#### Data section
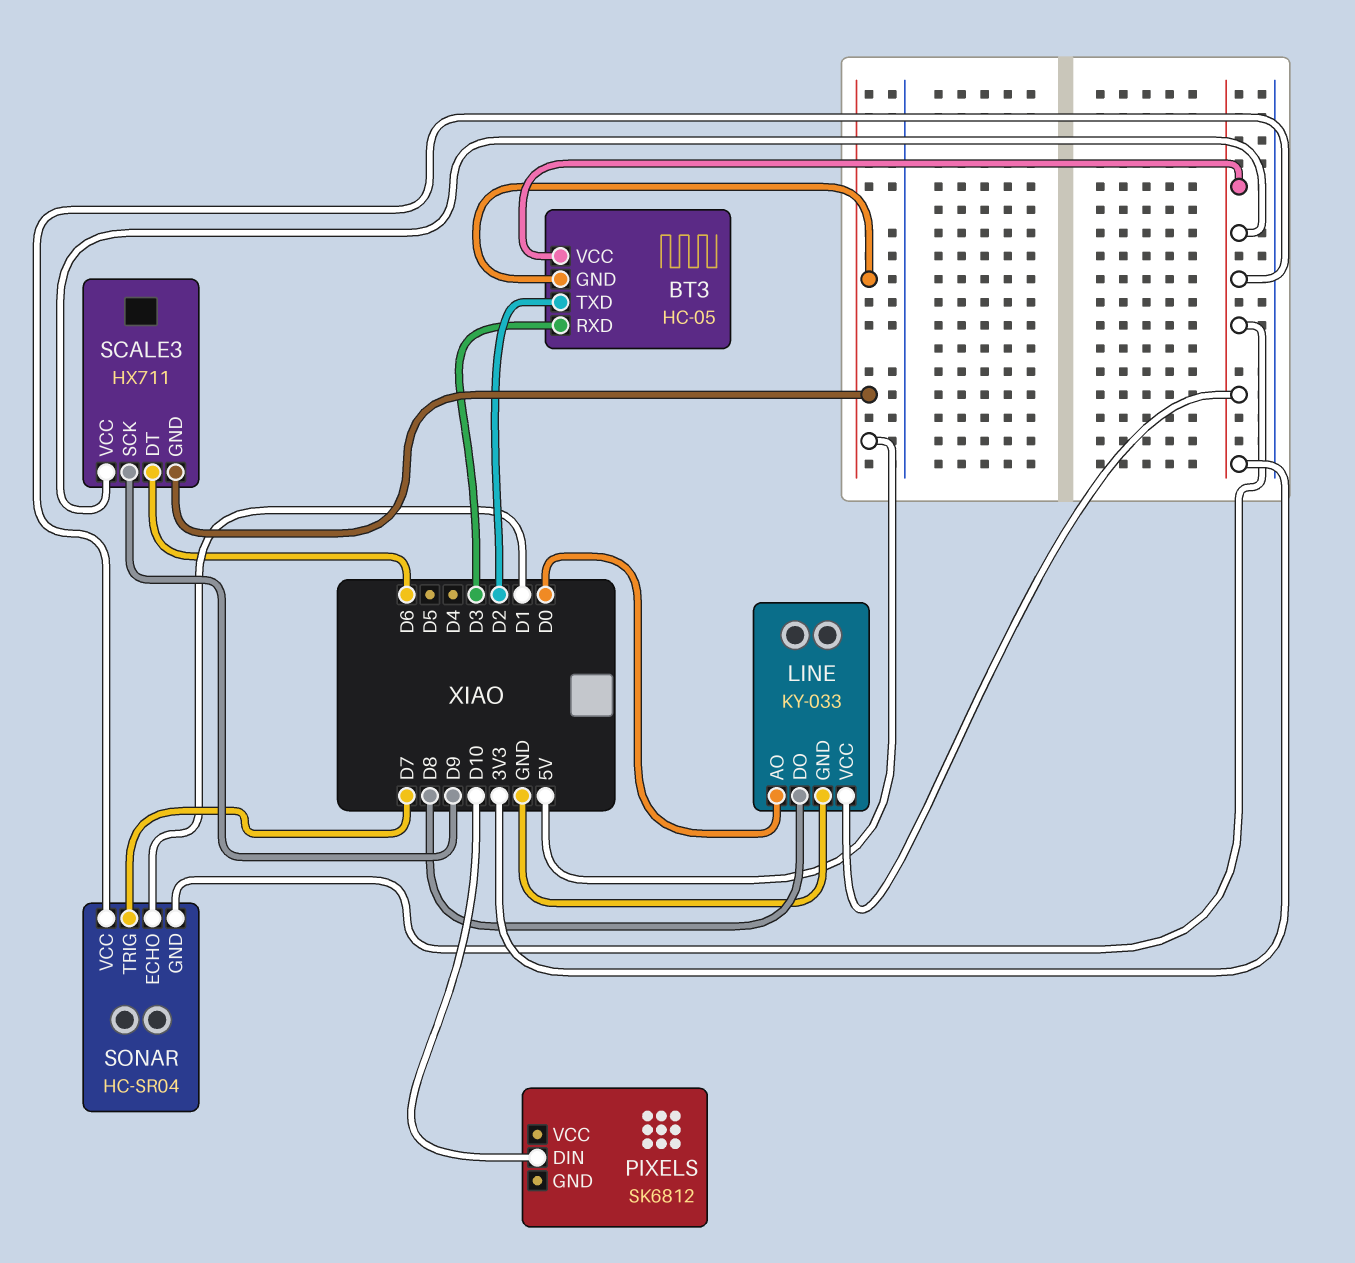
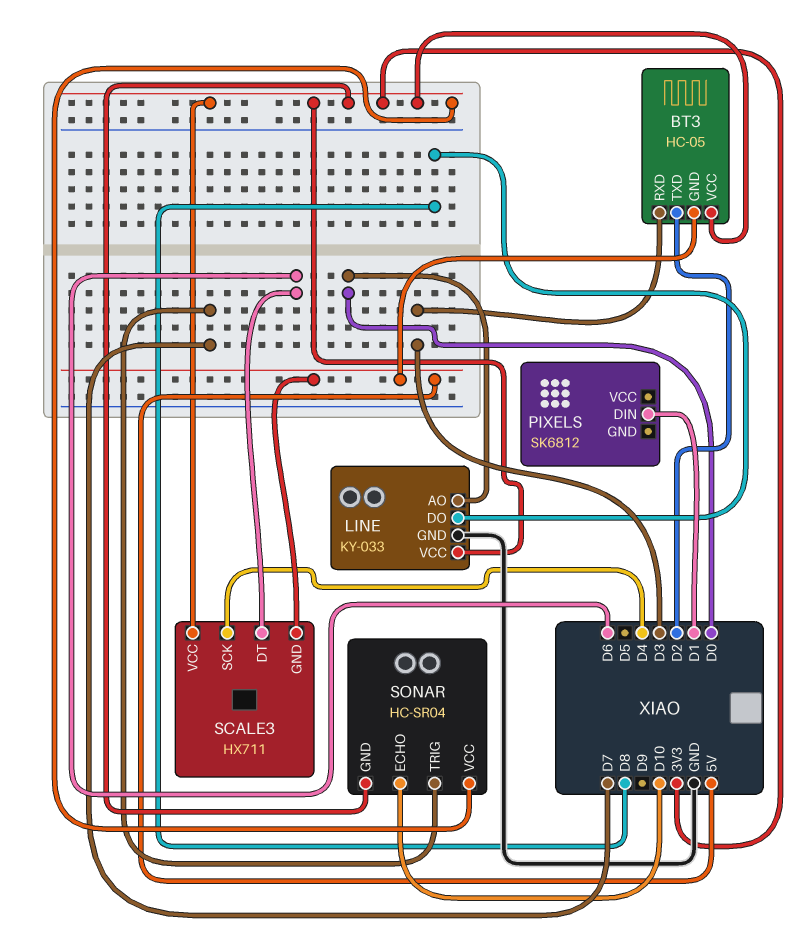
PIXELS pin DIN: D10 -> D1
SCALE3 pin SCK: D9 -> D4
SONAR pin ECHO: D1 -> D10

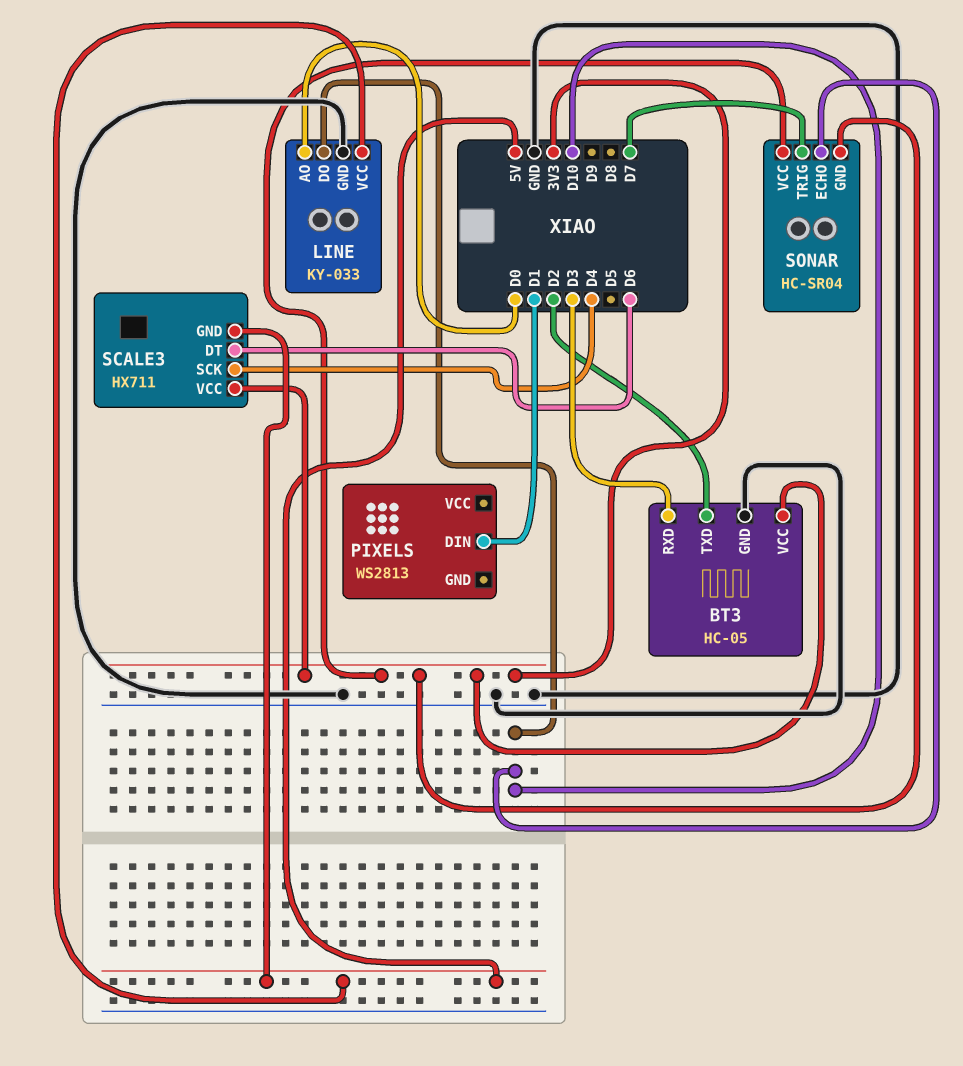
BT3 pin GND: 5V -> GND
LINE pin DO: D8 -> D10
LINE pin VCC: 3V3 -> 5V
PIXELS: SK6812 -> WS2813

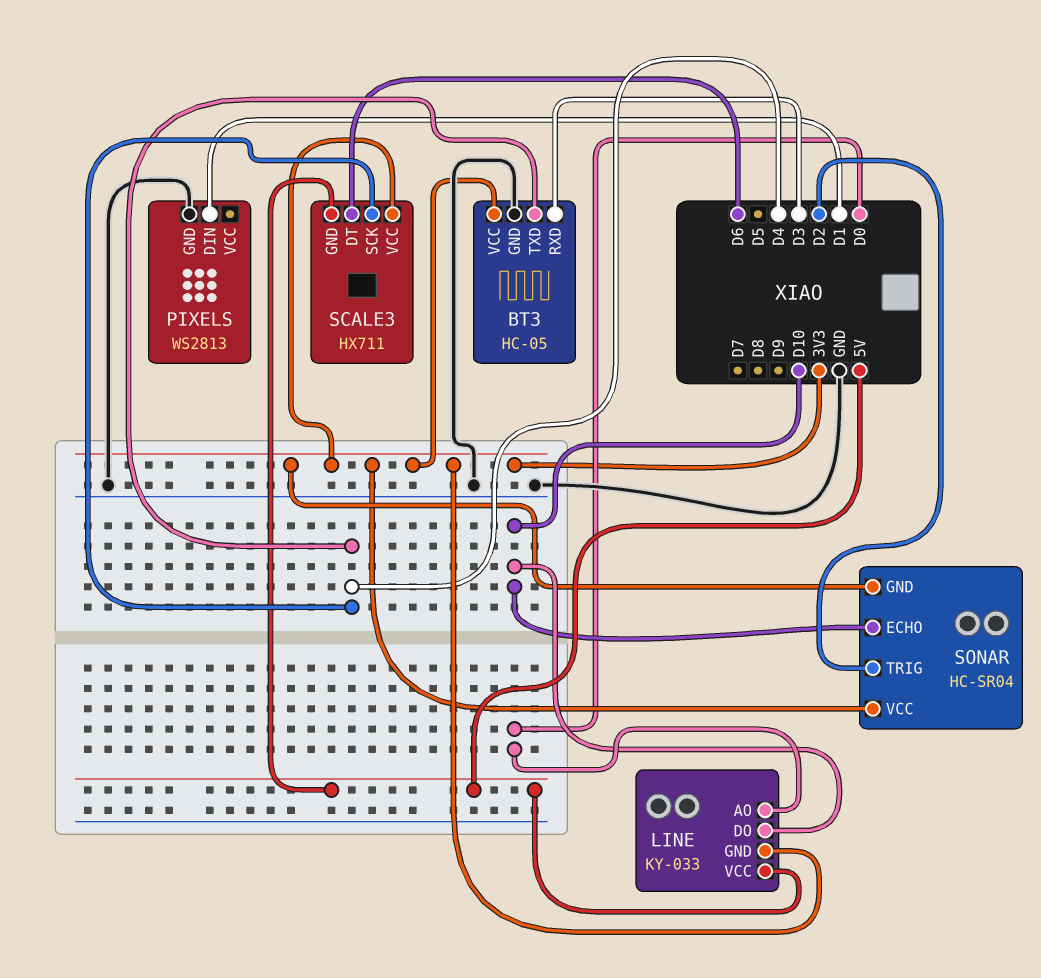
BT3 pin TXD: D2 -> D4
LINE pin GND: GND -> 3V3
PIXELS pin GND: none -> GND
SONAR pin TRIG: D7 -> D2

#### Instructions for the task
Where the line containing "LINE pin GND: GND -> 3V3" appears in the records above, begin copying and continue through the last line; copy each line exactly and include no others.

#### Solved problem
LINE pin GND: GND -> 3V3
PIXELS pin GND: none -> GND
SONAR pin TRIG: D7 -> D2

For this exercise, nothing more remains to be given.